## GIVEN REQUEST
Reproduce verbatim the lines of the listing below, starting at its first line and ending at the line that contains "20: (694, 329)".

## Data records

>>>

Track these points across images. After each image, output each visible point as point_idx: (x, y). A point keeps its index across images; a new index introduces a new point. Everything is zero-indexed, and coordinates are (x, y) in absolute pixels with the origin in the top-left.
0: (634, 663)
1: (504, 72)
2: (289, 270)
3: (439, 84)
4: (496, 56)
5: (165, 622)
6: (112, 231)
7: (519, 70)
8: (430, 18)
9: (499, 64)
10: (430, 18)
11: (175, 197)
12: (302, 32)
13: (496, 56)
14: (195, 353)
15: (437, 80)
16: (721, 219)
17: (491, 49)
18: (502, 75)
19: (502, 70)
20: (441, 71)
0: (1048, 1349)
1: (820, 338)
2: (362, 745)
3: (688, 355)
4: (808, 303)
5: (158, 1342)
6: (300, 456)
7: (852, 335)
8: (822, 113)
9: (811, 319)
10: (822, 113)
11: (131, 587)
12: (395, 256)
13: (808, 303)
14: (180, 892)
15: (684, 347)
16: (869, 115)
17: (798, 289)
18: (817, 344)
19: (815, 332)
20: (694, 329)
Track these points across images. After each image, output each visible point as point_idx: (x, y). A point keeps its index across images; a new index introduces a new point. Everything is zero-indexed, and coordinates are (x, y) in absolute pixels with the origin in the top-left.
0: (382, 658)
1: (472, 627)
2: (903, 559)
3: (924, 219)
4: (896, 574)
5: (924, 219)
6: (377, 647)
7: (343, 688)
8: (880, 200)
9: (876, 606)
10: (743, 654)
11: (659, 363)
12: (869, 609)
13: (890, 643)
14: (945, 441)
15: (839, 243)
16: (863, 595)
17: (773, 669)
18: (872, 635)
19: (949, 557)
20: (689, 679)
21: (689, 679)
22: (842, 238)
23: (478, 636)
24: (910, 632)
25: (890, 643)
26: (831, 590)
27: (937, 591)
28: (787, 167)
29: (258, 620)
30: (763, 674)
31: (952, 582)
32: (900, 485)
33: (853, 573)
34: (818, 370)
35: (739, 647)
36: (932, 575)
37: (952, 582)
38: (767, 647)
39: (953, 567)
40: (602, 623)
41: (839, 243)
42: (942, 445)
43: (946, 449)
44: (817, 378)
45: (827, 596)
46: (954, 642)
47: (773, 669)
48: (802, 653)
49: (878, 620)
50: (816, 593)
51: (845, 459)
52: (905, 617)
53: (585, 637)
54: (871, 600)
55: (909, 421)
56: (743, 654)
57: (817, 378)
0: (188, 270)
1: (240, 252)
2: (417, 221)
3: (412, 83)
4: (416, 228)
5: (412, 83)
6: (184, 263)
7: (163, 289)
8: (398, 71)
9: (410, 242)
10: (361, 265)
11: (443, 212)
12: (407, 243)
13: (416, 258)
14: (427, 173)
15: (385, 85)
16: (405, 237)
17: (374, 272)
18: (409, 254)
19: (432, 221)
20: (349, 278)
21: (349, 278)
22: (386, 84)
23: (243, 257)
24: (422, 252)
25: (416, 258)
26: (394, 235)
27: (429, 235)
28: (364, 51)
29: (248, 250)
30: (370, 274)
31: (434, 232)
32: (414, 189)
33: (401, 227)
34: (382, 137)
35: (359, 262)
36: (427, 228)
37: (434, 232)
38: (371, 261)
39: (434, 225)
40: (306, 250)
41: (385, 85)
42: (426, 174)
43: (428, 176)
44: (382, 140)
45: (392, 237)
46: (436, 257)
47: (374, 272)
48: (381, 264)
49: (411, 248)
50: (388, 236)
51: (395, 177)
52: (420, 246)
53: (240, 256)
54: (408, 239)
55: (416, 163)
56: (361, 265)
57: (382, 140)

<<<

## WRITTEN RESPONSE
Track these points across images. After each image, output each visible point as point_idx: (x, y). A point keeps its index across images; a new index introduces a new point. Everything is zero-indexed, and coordinates are (x, y) in absolute pixels with the origin in the top-left.
0: (634, 663)
1: (504, 72)
2: (289, 270)
3: (439, 84)
4: (496, 56)
5: (165, 622)
6: (112, 231)
7: (519, 70)
8: (430, 18)
9: (499, 64)
10: (430, 18)
11: (175, 197)
12: (302, 32)
13: (496, 56)
14: (195, 353)
15: (437, 80)
16: (721, 219)
17: (491, 49)
18: (502, 75)
19: (502, 70)
20: (441, 71)
0: (1048, 1349)
1: (820, 338)
2: (362, 745)
3: (688, 355)
4: (808, 303)
5: (158, 1342)
6: (300, 456)
7: (852, 335)
8: (822, 113)
9: (811, 319)
10: (822, 113)
11: (131, 587)
12: (395, 256)
13: (808, 303)
14: (180, 892)
15: (684, 347)
16: (869, 115)
17: (798, 289)
18: (817, 344)
19: (815, 332)
20: (694, 329)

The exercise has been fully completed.